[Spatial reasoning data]
──────────
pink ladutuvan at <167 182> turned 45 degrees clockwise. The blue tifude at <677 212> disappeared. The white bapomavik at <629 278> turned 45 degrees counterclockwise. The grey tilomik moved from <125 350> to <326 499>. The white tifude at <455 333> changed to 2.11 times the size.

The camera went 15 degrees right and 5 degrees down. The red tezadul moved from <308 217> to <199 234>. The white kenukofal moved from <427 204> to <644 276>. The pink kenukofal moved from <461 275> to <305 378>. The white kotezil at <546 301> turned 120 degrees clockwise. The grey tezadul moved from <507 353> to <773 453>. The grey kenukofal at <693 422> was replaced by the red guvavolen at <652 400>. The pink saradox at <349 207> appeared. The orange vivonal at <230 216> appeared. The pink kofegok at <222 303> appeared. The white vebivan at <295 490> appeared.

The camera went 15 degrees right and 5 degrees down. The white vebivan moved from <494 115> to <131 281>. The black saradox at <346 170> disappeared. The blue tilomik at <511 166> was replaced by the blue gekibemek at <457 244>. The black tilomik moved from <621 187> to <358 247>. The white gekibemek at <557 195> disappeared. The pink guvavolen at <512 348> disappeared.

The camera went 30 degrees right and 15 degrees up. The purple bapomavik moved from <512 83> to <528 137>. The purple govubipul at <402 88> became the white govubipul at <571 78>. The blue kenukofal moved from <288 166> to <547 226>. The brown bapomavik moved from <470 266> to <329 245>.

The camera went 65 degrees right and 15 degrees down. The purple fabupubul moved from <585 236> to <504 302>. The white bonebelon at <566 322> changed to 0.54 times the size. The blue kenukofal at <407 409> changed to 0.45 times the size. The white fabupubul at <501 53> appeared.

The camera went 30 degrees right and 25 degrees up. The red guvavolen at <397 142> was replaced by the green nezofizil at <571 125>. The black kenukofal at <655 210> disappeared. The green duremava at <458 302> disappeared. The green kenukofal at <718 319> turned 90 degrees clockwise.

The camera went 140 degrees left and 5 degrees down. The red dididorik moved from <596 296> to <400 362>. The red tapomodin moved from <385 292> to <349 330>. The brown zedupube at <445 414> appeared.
──────────
*Exercise prompt*:
Make an exact copy of every record listed above.

*Reply*:
pink ladutuvan at <167 182> turned 45 degrees clockwise. The blue tifude at <677 212> disappeared. The white bapomavik at <629 278> turned 45 degrees counterclockwise. The grey tilomik moved from <125 350> to <326 499>. The white tifude at <455 333> changed to 2.11 times the size.

The camera went 15 degrees right and 5 degrees down. The red tezadul moved from <308 217> to <199 234>. The white kenukofal moved from <427 204> to <644 276>. The pink kenukofal moved from <461 275> to <305 378>. The white kotezil at <546 301> turned 120 degrees clockwise. The grey tezadul moved from <507 353> to <773 453>. The grey kenukofal at <693 422> was replaced by the red guvavolen at <652 400>. The pink saradox at <349 207> appeared. The orange vivonal at <230 216> appeared. The pink kofegok at <222 303> appeared. The white vebivan at <295 490> appeared.

The camera went 15 degrees right and 5 degrees down. The white vebivan moved from <494 115> to <131 281>. The black saradox at <346 170> disappeared. The blue tilomik at <511 166> was replaced by the blue gekibemek at <457 244>. The black tilomik moved from <621 187> to <358 247>. The white gekibemek at <557 195> disappeared. The pink guvavolen at <512 348> disappeared.

The camera went 30 degrees right and 15 degrees up. The purple bapomavik moved from <512 83> to <528 137>. The purple govubipul at <402 88> became the white govubipul at <571 78>. The blue kenukofal moved from <288 166> to <547 226>. The brown bapomavik moved from <470 266> to <329 245>.

The camera went 65 degrees right and 15 degrees down. The purple fabupubul moved from <585 236> to <504 302>. The white bonebelon at <566 322> changed to 0.54 times the size. The blue kenukofal at <407 409> changed to 0.45 times the size. The white fabupubul at <501 53> appeared.

The camera went 30 degrees right and 25 degrees up. The red guvavolen at <397 142> was replaced by the green nezofizil at <571 125>. The black kenukofal at <655 210> disappeared. The green duremava at <458 302> disappeared. The green kenukofal at <718 319> turned 90 degrees clockwise.

The camera went 140 degrees left and 5 degrees down. The red dididorik moved from <596 296> to <400 362>. The red tapomodin moved from <385 292> to <349 330>. The brown zedupube at <445 414> appeared.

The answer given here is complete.